● EXERCISE PROMPT: Nothing other than an exact copy of the lines from the one containing "C13: 1uF (+9V, GND) -> 150nF (+9V, GND)" through the last line of the listing below should be written.

*** Block opens ***

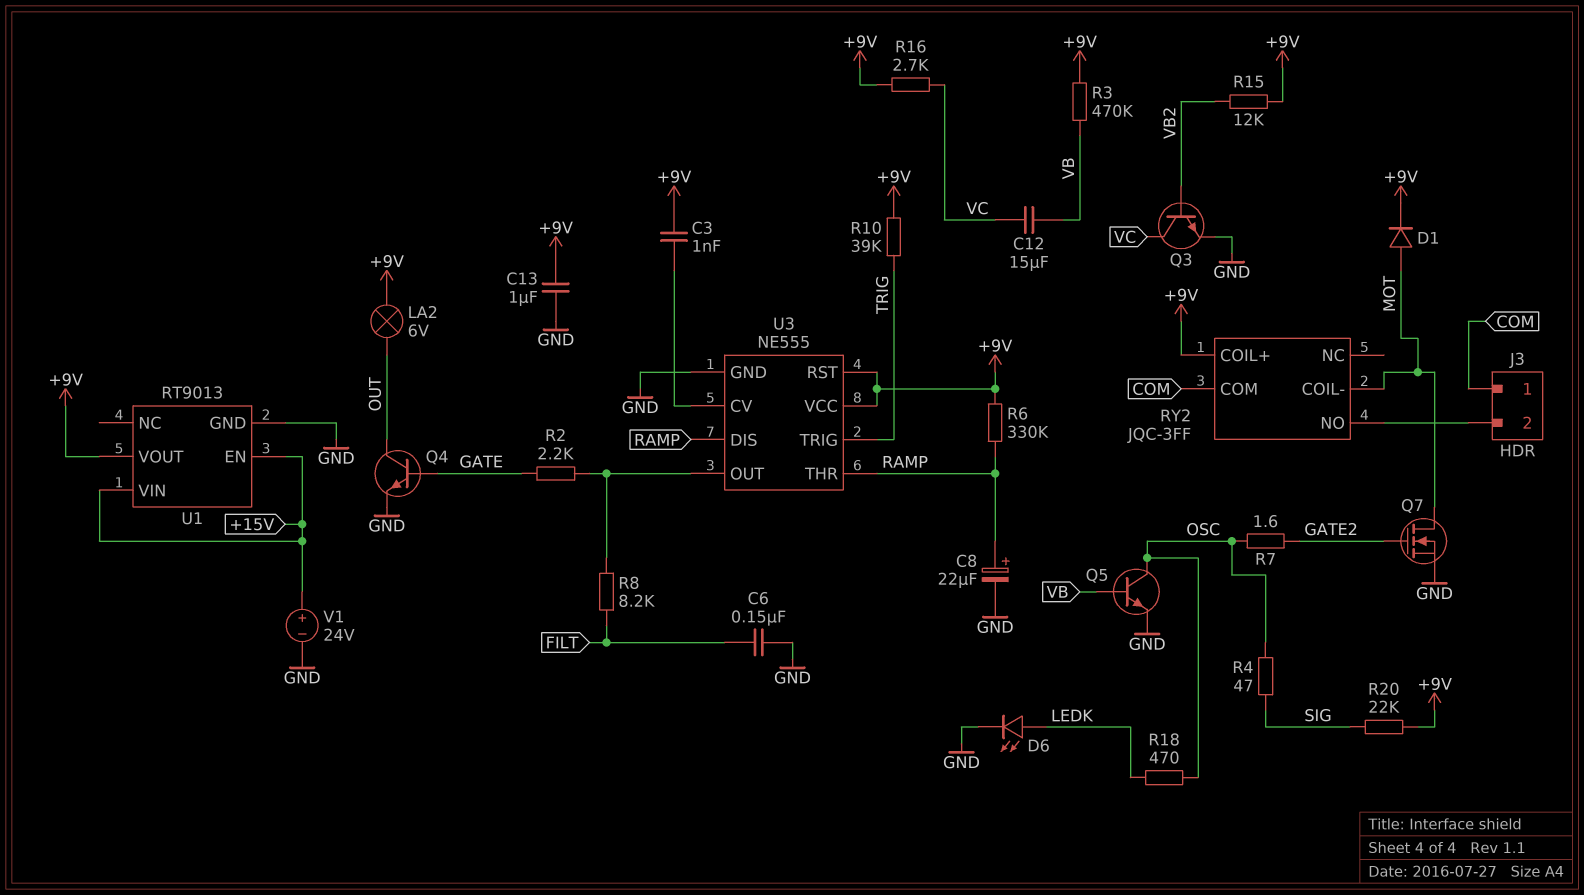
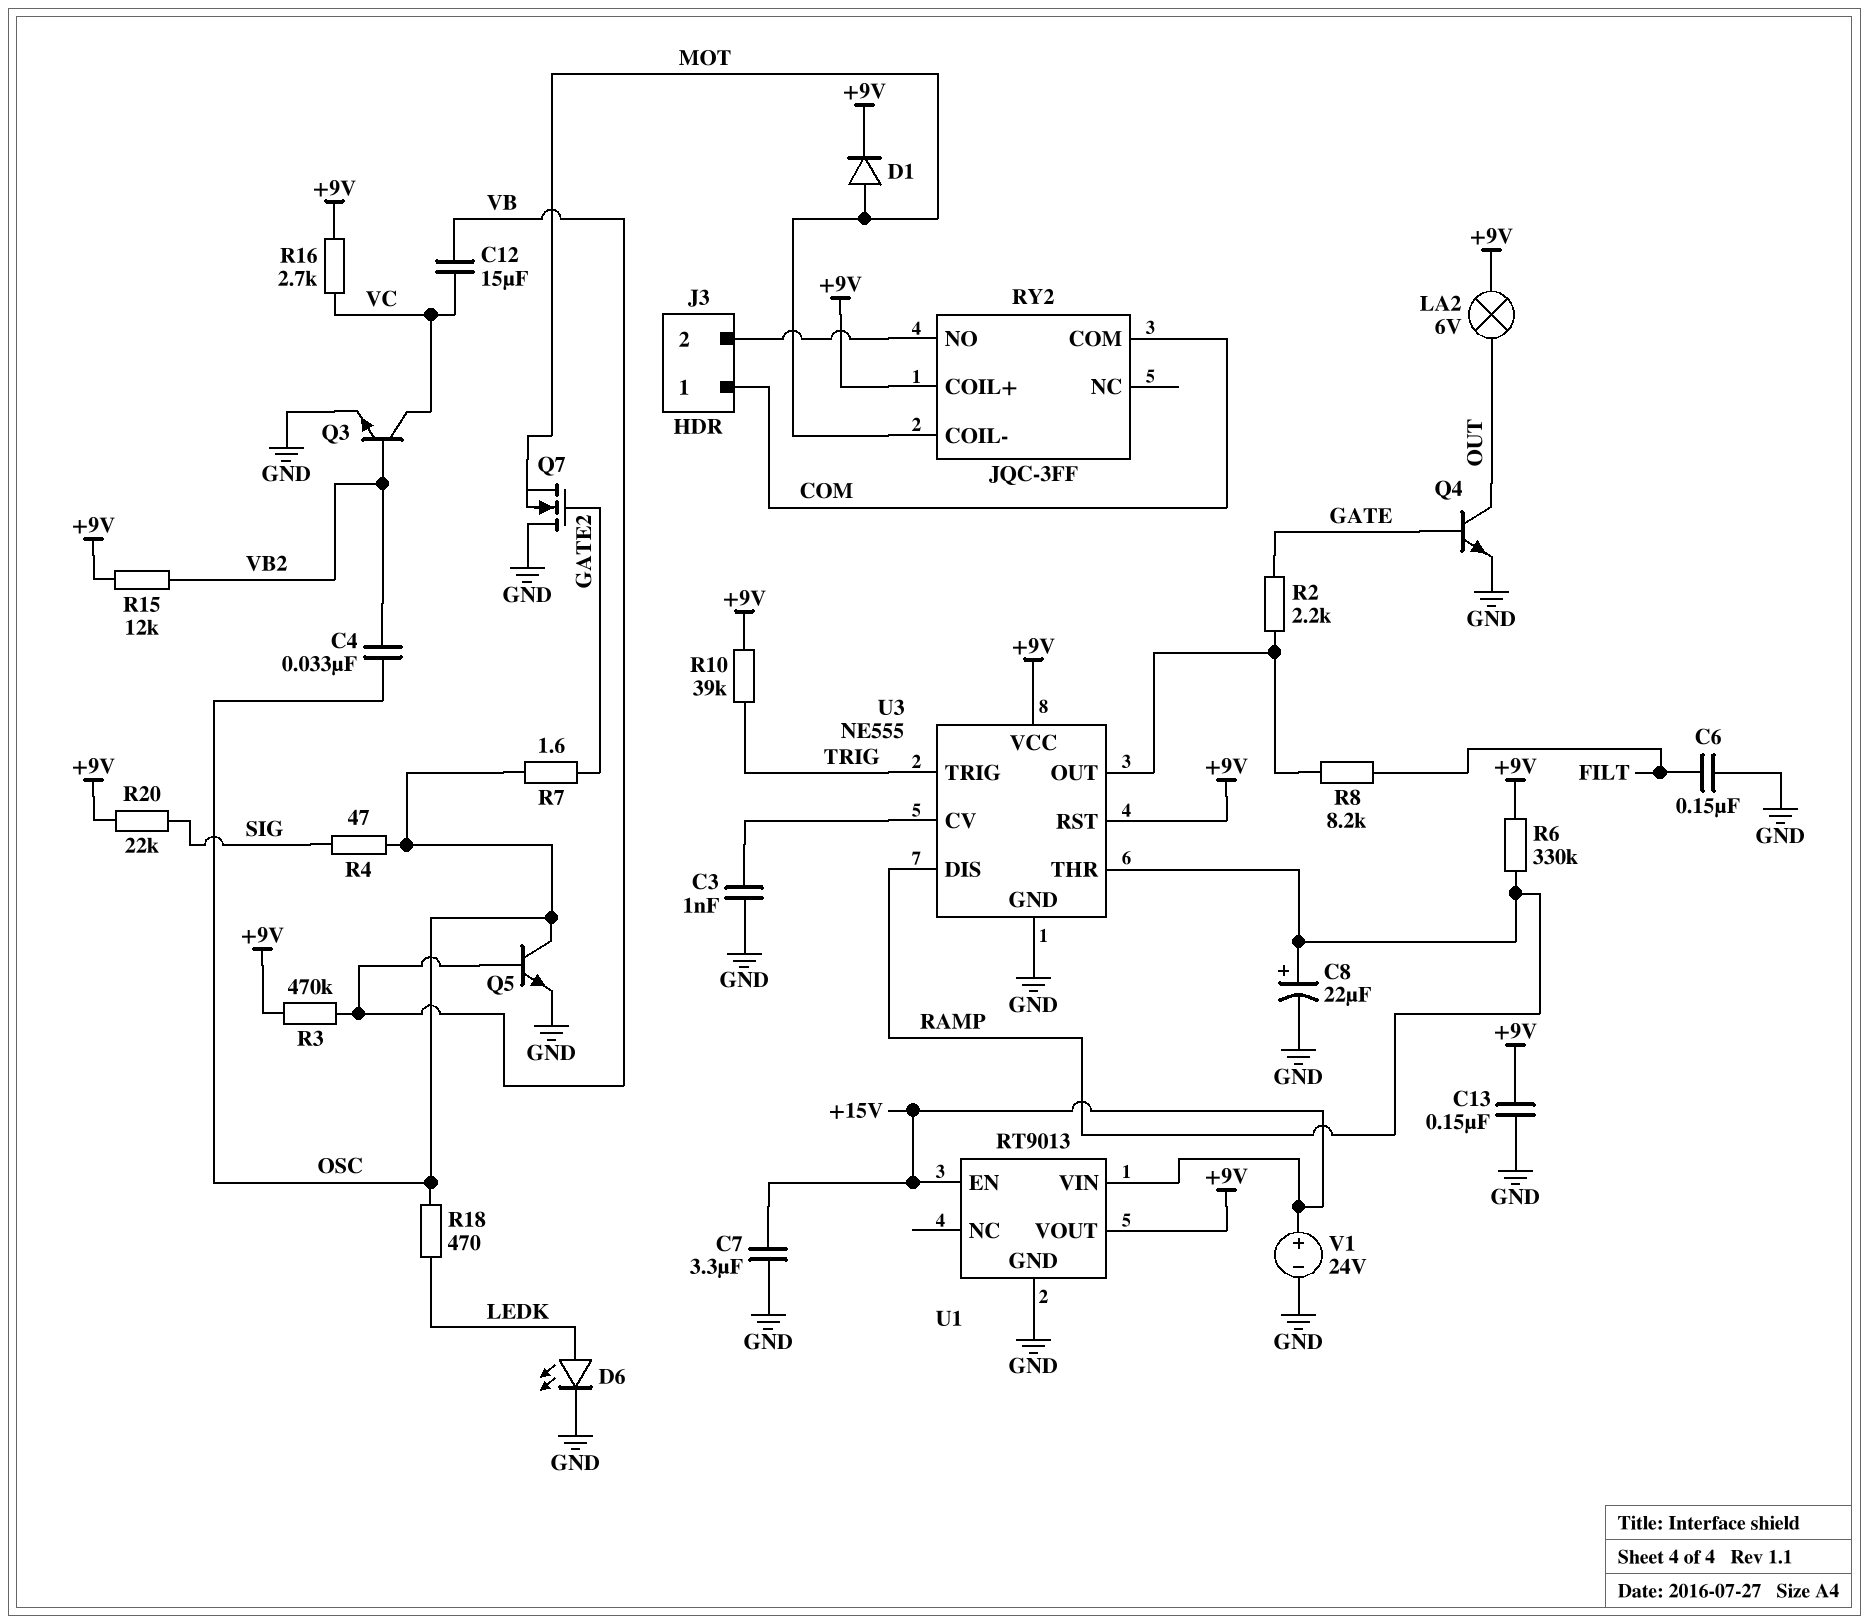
C3: 1nF (+9V, U3/CV) -> 1nF (GND, U3/CV)
C4: none -> 33nF (OSC, VB2)
C7: none -> 3.3uF (+15V, GND)
C13: 1uF (+9V, GND) -> 150nF (+9V, GND)
Q7: NMOS (G GATE2, D MOT, S GND) -> NMOS (G GATE2, D GND, S MOT)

*** Block closes ***

● REPLY:
C13: 1uF (+9V, GND) -> 150nF (+9V, GND)
Q7: NMOS (G GATE2, D MOT, S GND) -> NMOS (G GATE2, D GND, S MOT)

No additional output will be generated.